» **What is needed**: Copy all lines below that use the word "green".

» **Supplied data**:
---+---
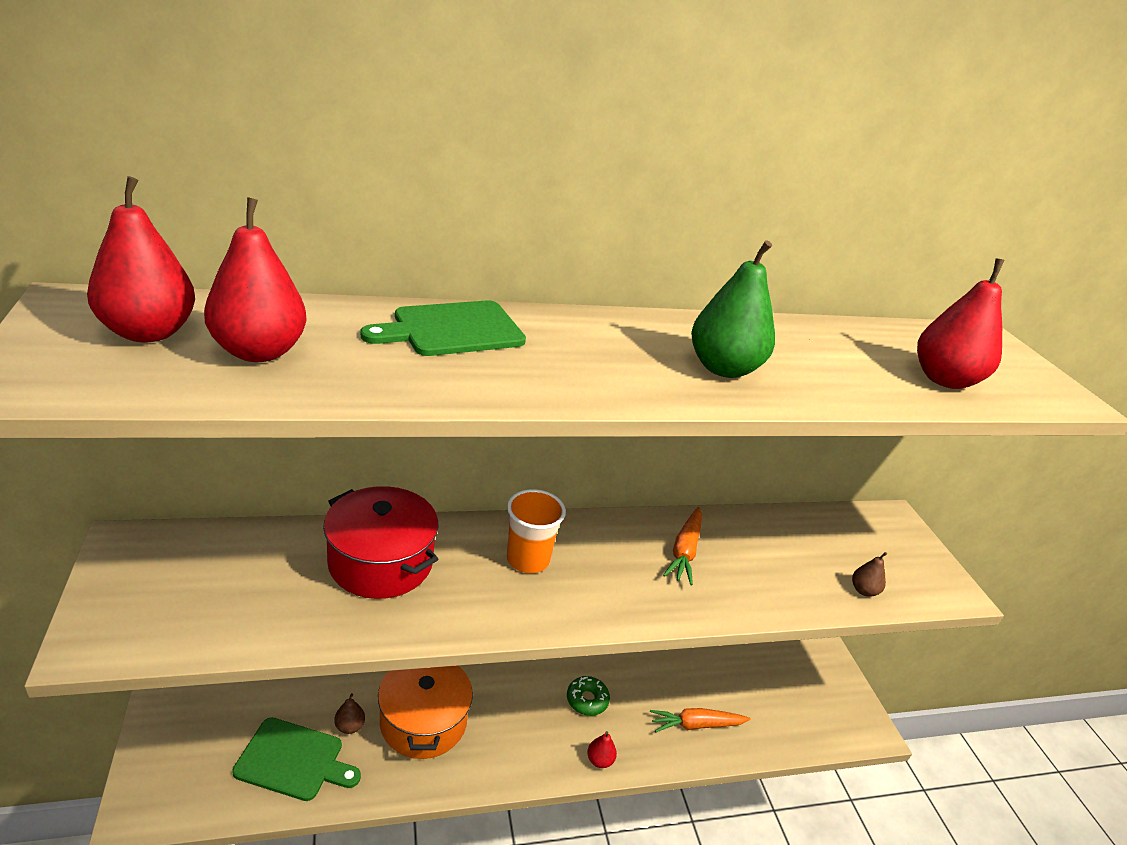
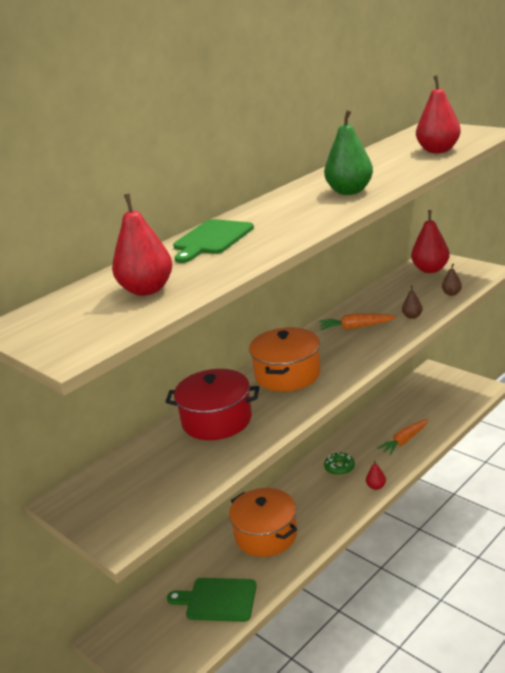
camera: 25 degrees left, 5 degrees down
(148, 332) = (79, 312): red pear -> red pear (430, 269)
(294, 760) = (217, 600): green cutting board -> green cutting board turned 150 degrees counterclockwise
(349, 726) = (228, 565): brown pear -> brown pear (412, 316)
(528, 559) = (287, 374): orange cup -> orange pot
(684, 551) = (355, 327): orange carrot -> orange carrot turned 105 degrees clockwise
---+---
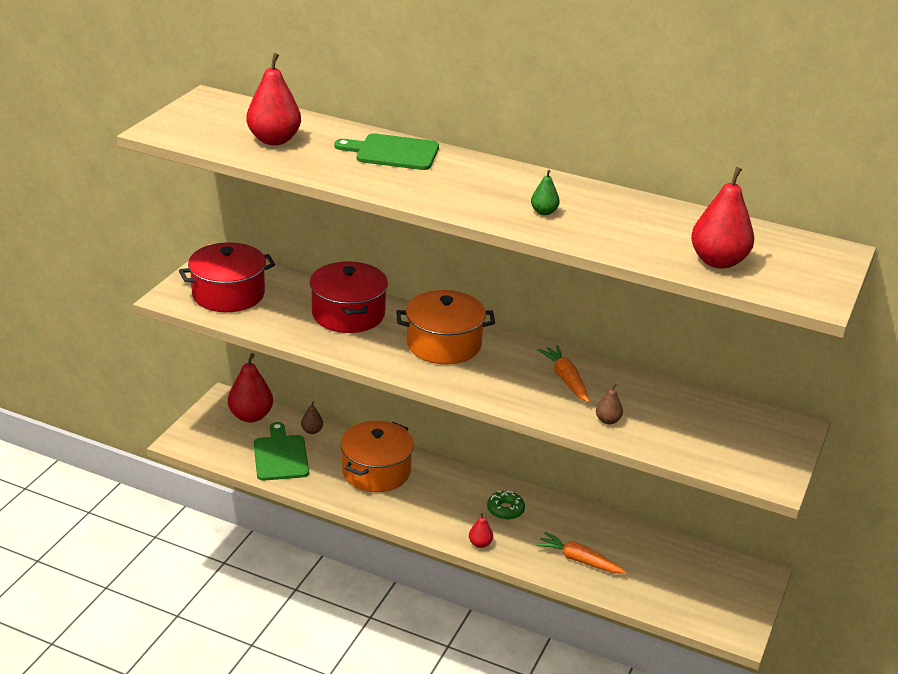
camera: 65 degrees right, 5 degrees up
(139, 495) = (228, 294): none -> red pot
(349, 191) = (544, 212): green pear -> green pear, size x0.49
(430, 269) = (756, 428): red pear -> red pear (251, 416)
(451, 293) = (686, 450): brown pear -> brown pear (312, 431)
---+---
» **Exercise solution**:
(294, 760) = (217, 600): green cutting board -> green cutting board turned 150 degrees counterclockwise
(349, 191) = (544, 212): green pear -> green pear, size x0.49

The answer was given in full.